Problem to work on: Copy word for word the line containing "U106: NAND 74HC00" together with all lines following it to the end of the listing below, without the pictures.
********************
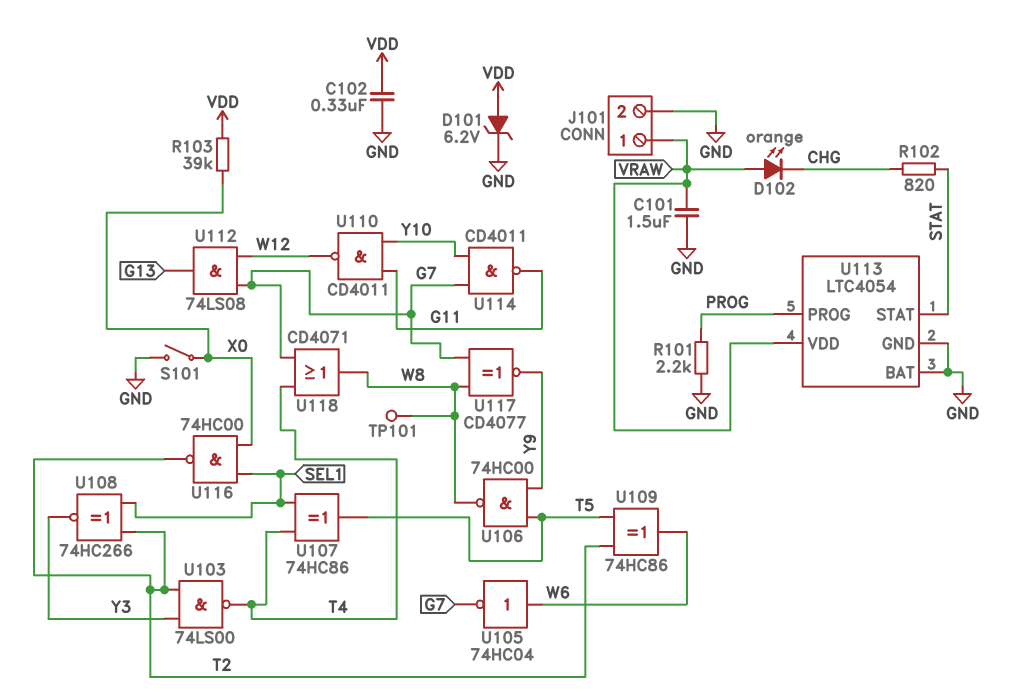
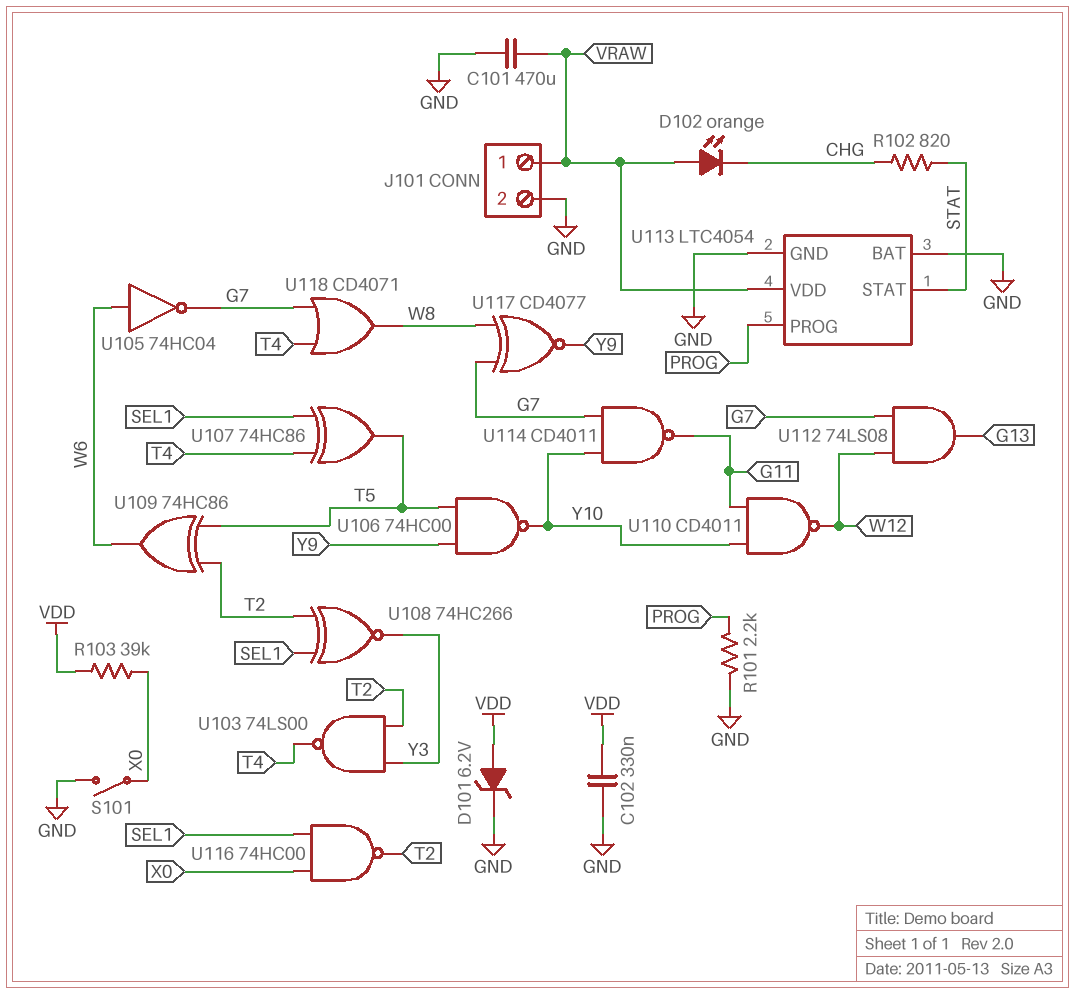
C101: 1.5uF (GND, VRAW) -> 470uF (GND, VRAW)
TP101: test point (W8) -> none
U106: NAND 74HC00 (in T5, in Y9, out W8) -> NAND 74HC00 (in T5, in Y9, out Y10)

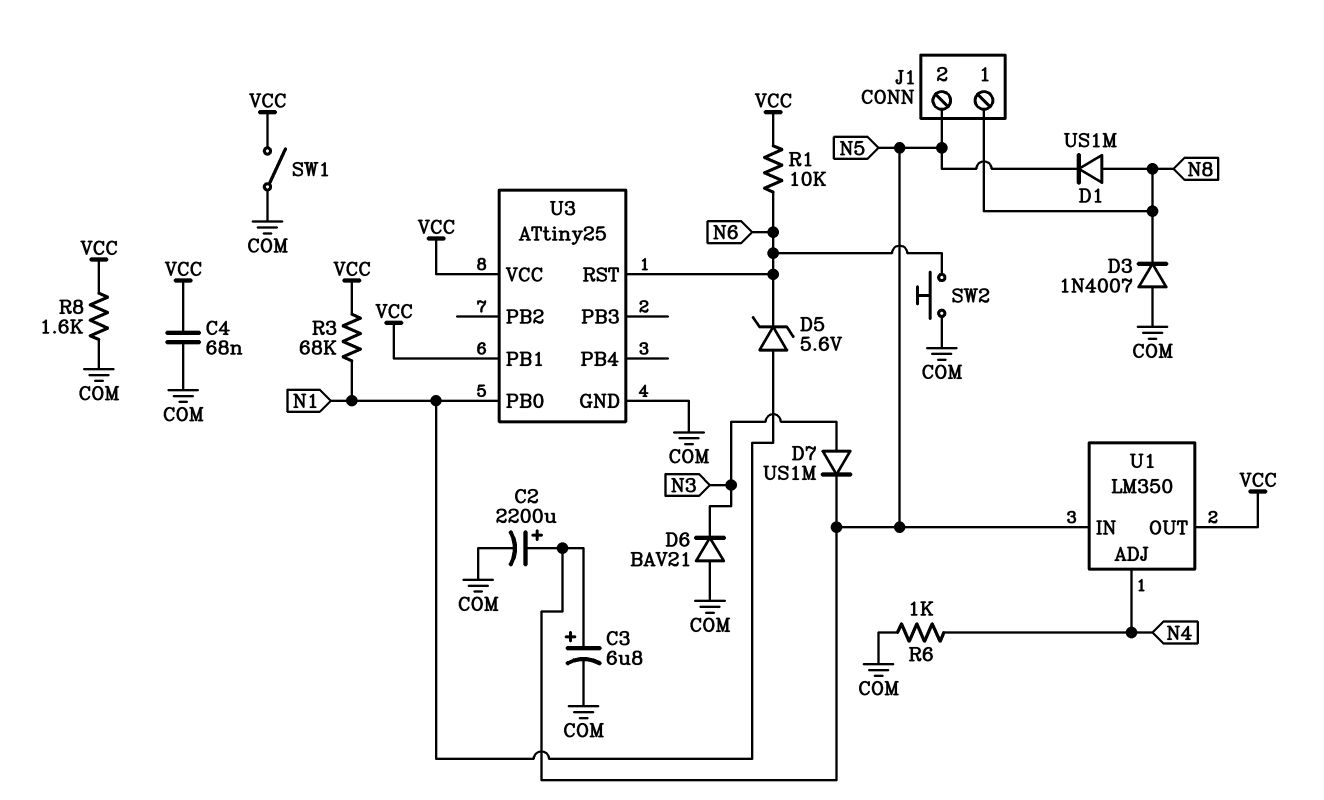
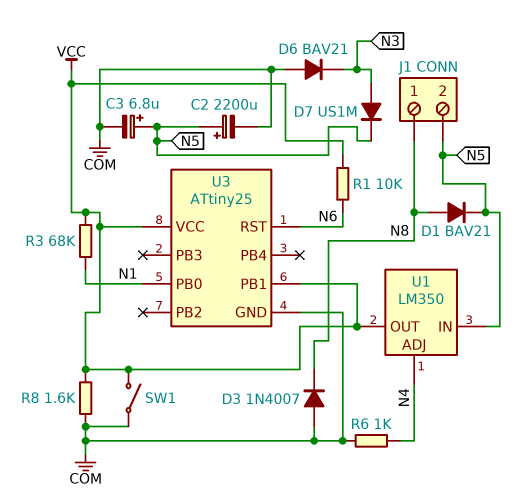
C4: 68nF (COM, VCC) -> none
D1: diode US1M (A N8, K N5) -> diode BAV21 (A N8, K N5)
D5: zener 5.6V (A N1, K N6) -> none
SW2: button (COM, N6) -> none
********************
Written response:
U106: NAND 74HC00 (in T5, in Y9, out W8) -> NAND 74HC00 (in T5, in Y9, out Y10)

C4: 68nF (COM, VCC) -> none
D1: diode US1M (A N8, K N5) -> diode BAV21 (A N8, K N5)
D5: zener 5.6V (A N1, K N6) -> none
SW2: button (COM, N6) -> none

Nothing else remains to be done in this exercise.